WHAT IS BEING ASKED: Please give the records below as a numbered list, leaving out any blank lines.

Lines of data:
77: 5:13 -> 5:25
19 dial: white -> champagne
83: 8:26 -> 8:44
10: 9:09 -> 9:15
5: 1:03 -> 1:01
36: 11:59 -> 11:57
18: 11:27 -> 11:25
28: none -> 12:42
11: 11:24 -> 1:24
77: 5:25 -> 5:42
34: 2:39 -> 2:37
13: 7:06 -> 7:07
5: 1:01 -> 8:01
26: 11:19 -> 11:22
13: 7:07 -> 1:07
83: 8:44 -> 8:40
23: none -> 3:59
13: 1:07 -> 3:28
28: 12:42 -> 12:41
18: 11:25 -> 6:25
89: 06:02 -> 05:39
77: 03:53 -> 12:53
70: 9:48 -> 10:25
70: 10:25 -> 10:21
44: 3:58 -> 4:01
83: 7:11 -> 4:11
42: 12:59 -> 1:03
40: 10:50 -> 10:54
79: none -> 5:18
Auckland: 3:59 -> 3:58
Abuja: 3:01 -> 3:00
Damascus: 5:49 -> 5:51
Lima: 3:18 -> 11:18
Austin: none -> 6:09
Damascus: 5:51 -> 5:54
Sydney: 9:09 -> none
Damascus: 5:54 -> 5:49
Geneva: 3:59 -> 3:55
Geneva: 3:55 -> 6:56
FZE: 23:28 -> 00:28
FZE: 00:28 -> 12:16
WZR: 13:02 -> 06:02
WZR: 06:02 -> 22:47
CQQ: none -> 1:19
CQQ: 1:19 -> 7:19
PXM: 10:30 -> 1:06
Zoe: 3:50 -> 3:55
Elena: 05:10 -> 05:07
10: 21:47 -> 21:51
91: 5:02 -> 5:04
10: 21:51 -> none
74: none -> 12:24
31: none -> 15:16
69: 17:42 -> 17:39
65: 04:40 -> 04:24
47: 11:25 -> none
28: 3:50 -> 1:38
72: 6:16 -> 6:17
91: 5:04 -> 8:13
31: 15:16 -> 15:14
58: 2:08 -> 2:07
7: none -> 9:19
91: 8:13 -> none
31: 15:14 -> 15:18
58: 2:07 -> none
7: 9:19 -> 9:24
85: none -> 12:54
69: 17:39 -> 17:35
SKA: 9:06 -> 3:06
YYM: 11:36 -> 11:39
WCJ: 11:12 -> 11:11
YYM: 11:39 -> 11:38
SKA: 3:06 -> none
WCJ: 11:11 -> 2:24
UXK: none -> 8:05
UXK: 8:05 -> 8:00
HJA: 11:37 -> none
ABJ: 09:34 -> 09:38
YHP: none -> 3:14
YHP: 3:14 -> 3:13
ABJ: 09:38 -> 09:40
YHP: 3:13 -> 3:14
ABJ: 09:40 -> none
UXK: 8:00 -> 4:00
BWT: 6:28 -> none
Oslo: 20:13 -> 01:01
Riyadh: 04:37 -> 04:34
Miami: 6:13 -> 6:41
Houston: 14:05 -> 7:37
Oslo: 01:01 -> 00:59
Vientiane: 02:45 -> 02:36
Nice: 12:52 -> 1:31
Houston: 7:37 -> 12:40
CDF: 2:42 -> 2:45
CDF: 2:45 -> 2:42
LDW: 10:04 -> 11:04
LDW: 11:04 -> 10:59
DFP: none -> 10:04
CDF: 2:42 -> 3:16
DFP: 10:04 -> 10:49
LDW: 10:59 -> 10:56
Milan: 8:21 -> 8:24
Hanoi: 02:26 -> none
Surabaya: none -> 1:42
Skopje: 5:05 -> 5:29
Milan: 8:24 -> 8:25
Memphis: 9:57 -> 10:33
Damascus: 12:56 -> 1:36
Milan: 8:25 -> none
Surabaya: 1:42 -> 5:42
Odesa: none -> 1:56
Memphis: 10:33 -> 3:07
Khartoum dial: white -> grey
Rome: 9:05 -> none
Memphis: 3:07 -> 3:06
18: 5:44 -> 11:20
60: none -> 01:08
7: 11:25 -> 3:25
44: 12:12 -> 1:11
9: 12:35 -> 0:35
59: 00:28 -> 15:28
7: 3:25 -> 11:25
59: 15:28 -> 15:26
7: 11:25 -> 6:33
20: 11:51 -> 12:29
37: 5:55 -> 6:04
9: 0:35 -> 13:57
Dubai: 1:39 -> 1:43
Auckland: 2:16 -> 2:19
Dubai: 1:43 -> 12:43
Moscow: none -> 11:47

SOLVED PROBLEM:
1. 77: 5:13 -> 5:25
2. 19 dial: white -> champagne
3. 83: 8:26 -> 8:44
4. 10: 9:09 -> 9:15
5. 5: 1:03 -> 1:01
6. 36: 11:59 -> 11:57
7. 18: 11:27 -> 11:25
8. 28: none -> 12:42
9. 11: 11:24 -> 1:24
10. 77: 5:25 -> 5:42
11. 34: 2:39 -> 2:37
12. 13: 7:06 -> 7:07
13. 5: 1:01 -> 8:01
14. 26: 11:19 -> 11:22
15. 13: 7:07 -> 1:07
16. 83: 8:44 -> 8:40
17. 23: none -> 3:59
18. 13: 1:07 -> 3:28
19. 28: 12:42 -> 12:41
20. 18: 11:25 -> 6:25
21. 89: 06:02 -> 05:39
22. 77: 03:53 -> 12:53
23. 70: 9:48 -> 10:25
24. 70: 10:25 -> 10:21
25. 44: 3:58 -> 4:01
26. 83: 7:11 -> 4:11
27. 42: 12:59 -> 1:03
28. 40: 10:50 -> 10:54
29. 79: none -> 5:18
30. Auckland: 3:59 -> 3:58
31. Abuja: 3:01 -> 3:00
32. Damascus: 5:49 -> 5:51
33. Lima: 3:18 -> 11:18
34. Austin: none -> 6:09
35. Damascus: 5:51 -> 5:54
36. Sydney: 9:09 -> none
37. Damascus: 5:54 -> 5:49
38. Geneva: 3:59 -> 3:55
39. Geneva: 3:55 -> 6:56
40. FZE: 23:28 -> 00:28
41. FZE: 00:28 -> 12:16
42. WZR: 13:02 -> 06:02
43. WZR: 06:02 -> 22:47
44. CQQ: none -> 1:19
45. CQQ: 1:19 -> 7:19
46. PXM: 10:30 -> 1:06
47. Zoe: 3:50 -> 3:55
48. Elena: 05:10 -> 05:07
49. 10: 21:47 -> 21:51
50. 91: 5:02 -> 5:04
51. 10: 21:51 -> none
52. 74: none -> 12:24
53. 31: none -> 15:16
54. 69: 17:42 -> 17:39
55. 65: 04:40 -> 04:24
56. 47: 11:25 -> none
57. 28: 3:50 -> 1:38
58. 72: 6:16 -> 6:17
59. 91: 5:04 -> 8:13
60. 31: 15:16 -> 15:14
61. 58: 2:08 -> 2:07
62. 7: none -> 9:19
63. 91: 8:13 -> none
64. 31: 15:14 -> 15:18
65. 58: 2:07 -> none
66. 7: 9:19 -> 9:24
67. 85: none -> 12:54
68. 69: 17:39 -> 17:35
69. SKA: 9:06 -> 3:06
70. YYM: 11:36 -> 11:39
71. WCJ: 11:12 -> 11:11
72. YYM: 11:39 -> 11:38
73. SKA: 3:06 -> none
74. WCJ: 11:11 -> 2:24
75. UXK: none -> 8:05
76. UXK: 8:05 -> 8:00
77. HJA: 11:37 -> none
78. ABJ: 09:34 -> 09:38
79. YHP: none -> 3:14
80. YHP: 3:14 -> 3:13
81. ABJ: 09:38 -> 09:40
82. YHP: 3:13 -> 3:14
83. ABJ: 09:40 -> none
84. UXK: 8:00 -> 4:00
85. BWT: 6:28 -> none
86. Oslo: 20:13 -> 01:01
87. Riyadh: 04:37 -> 04:34
88. Miami: 6:13 -> 6:41
89. Houston: 14:05 -> 7:37
90. Oslo: 01:01 -> 00:59
91. Vientiane: 02:45 -> 02:36
92. Nice: 12:52 -> 1:31
93. Houston: 7:37 -> 12:40
94. CDF: 2:42 -> 2:45
95. CDF: 2:45 -> 2:42
96. LDW: 10:04 -> 11:04
97. LDW: 11:04 -> 10:59
98. DFP: none -> 10:04
99. CDF: 2:42 -> 3:16
100. DFP: 10:04 -> 10:49
101. LDW: 10:59 -> 10:56
102. Milan: 8:21 -> 8:24
103. Hanoi: 02:26 -> none
104. Surabaya: none -> 1:42
105. Skopje: 5:05 -> 5:29
106. Milan: 8:24 -> 8:25
107. Memphis: 9:57 -> 10:33
108. Damascus: 12:56 -> 1:36
109. Milan: 8:25 -> none
110. Surabaya: 1:42 -> 5:42
111. Odesa: none -> 1:56
112. Memphis: 10:33 -> 3:07
113. Khartoum dial: white -> grey
114. Rome: 9:05 -> none
115. Memphis: 3:07 -> 3:06
116. 18: 5:44 -> 11:20
117. 60: none -> 01:08
118. 7: 11:25 -> 3:25
119. 44: 12:12 -> 1:11
120. 9: 12:35 -> 0:35
121. 59: 00:28 -> 15:28
122. 7: 3:25 -> 11:25
123. 59: 15:28 -> 15:26
124. 7: 11:25 -> 6:33
125. 20: 11:51 -> 12:29
126. 37: 5:55 -> 6:04
127. 9: 0:35 -> 13:57
128. Dubai: 1:39 -> 1:43
129. Auckland: 2:16 -> 2:19
130. Dubai: 1:43 -> 12:43
131. Moscow: none -> 11:47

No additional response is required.